> Task instructions: In the records below, copy the lines from the one containing "orange star: moved 5 px right, 1 px up" through the one containing "orange star: rotated 10 degrees clockwise", switching "red circle" to "blue circle" and leaving everything else unchanged. Leave the picture lines out of your answer.

> Provided records:
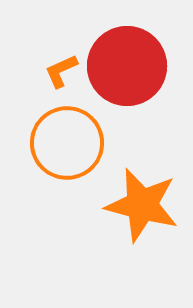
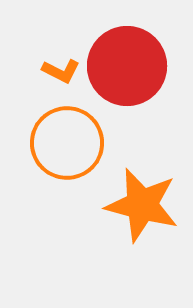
orange L-shape: rotated 129 degrees counterclockwise
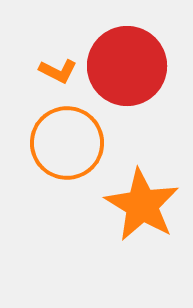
orange L-shape: moved 3 px left
orange star: rotated 16 degrees clockwise
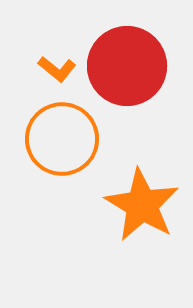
orange L-shape: moved 1 px left, 2 px up; rotated 12 degrees clockwise
orange circle: moved 5 px left, 4 px up
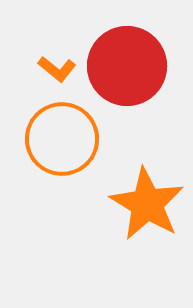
orange star: moved 5 px right, 1 px up
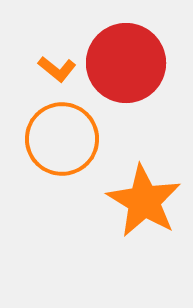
red circle: moved 1 px left, 3 px up
orange star: moved 3 px left, 3 px up
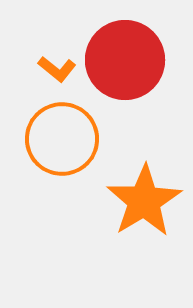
red circle: moved 1 px left, 3 px up
orange star: rotated 10 degrees clockwise
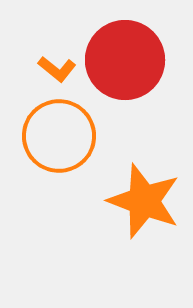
orange circle: moved 3 px left, 3 px up
orange star: rotated 20 degrees counterclockwise
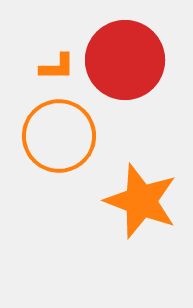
orange L-shape: moved 2 px up; rotated 39 degrees counterclockwise
orange star: moved 3 px left
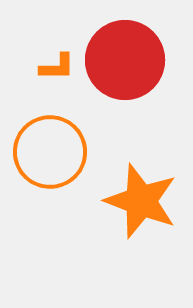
orange circle: moved 9 px left, 16 px down
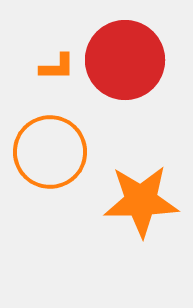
orange star: rotated 22 degrees counterclockwise
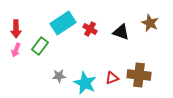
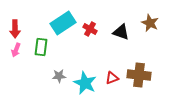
red arrow: moved 1 px left
green rectangle: moved 1 px right, 1 px down; rotated 30 degrees counterclockwise
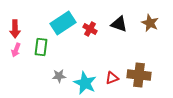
black triangle: moved 2 px left, 8 px up
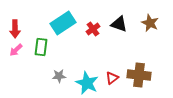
red cross: moved 3 px right; rotated 24 degrees clockwise
pink arrow: rotated 24 degrees clockwise
red triangle: rotated 16 degrees counterclockwise
cyan star: moved 2 px right
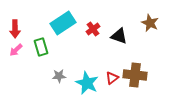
black triangle: moved 12 px down
green rectangle: rotated 24 degrees counterclockwise
brown cross: moved 4 px left
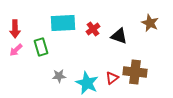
cyan rectangle: rotated 30 degrees clockwise
brown cross: moved 3 px up
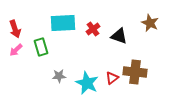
red arrow: rotated 18 degrees counterclockwise
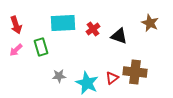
red arrow: moved 1 px right, 4 px up
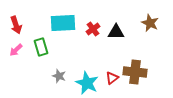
black triangle: moved 3 px left, 4 px up; rotated 18 degrees counterclockwise
gray star: rotated 24 degrees clockwise
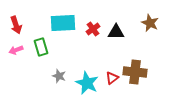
pink arrow: rotated 24 degrees clockwise
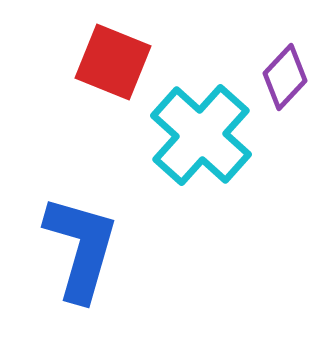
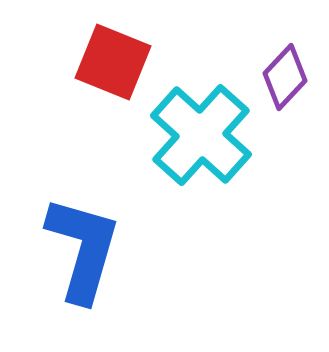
blue L-shape: moved 2 px right, 1 px down
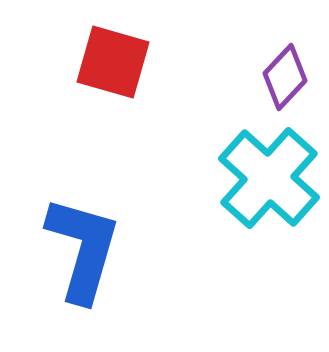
red square: rotated 6 degrees counterclockwise
cyan cross: moved 68 px right, 43 px down
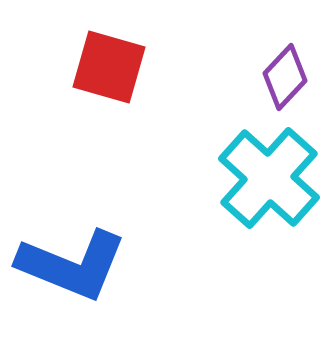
red square: moved 4 px left, 5 px down
blue L-shape: moved 11 px left, 16 px down; rotated 96 degrees clockwise
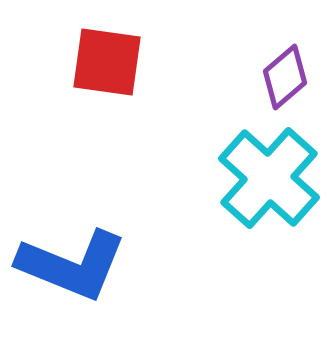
red square: moved 2 px left, 5 px up; rotated 8 degrees counterclockwise
purple diamond: rotated 6 degrees clockwise
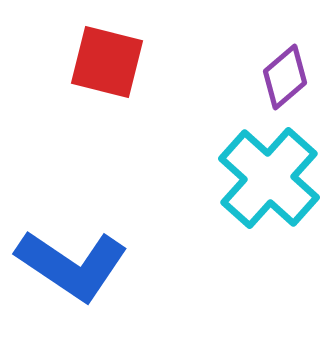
red square: rotated 6 degrees clockwise
blue L-shape: rotated 12 degrees clockwise
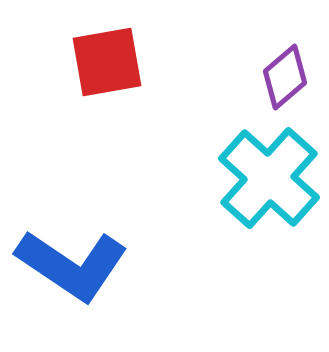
red square: rotated 24 degrees counterclockwise
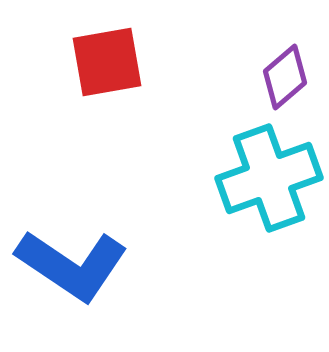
cyan cross: rotated 28 degrees clockwise
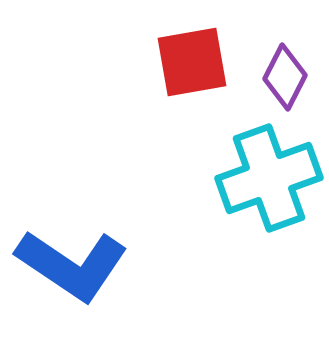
red square: moved 85 px right
purple diamond: rotated 22 degrees counterclockwise
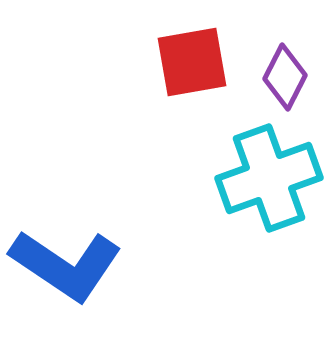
blue L-shape: moved 6 px left
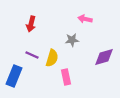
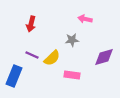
yellow semicircle: rotated 30 degrees clockwise
pink rectangle: moved 6 px right, 2 px up; rotated 70 degrees counterclockwise
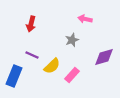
gray star: rotated 16 degrees counterclockwise
yellow semicircle: moved 8 px down
pink rectangle: rotated 56 degrees counterclockwise
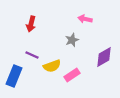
purple diamond: rotated 15 degrees counterclockwise
yellow semicircle: rotated 24 degrees clockwise
pink rectangle: rotated 14 degrees clockwise
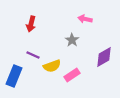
gray star: rotated 16 degrees counterclockwise
purple line: moved 1 px right
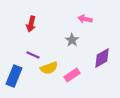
purple diamond: moved 2 px left, 1 px down
yellow semicircle: moved 3 px left, 2 px down
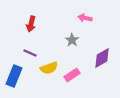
pink arrow: moved 1 px up
purple line: moved 3 px left, 2 px up
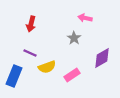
gray star: moved 2 px right, 2 px up
yellow semicircle: moved 2 px left, 1 px up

> Full answer:
orange star: moved 5 px right, 1 px up
blue circle: moved 1 px left, 3 px up
orange star: moved 3 px left, 3 px up
blue circle: moved 1 px left, 3 px up
orange star: rotated 10 degrees clockwise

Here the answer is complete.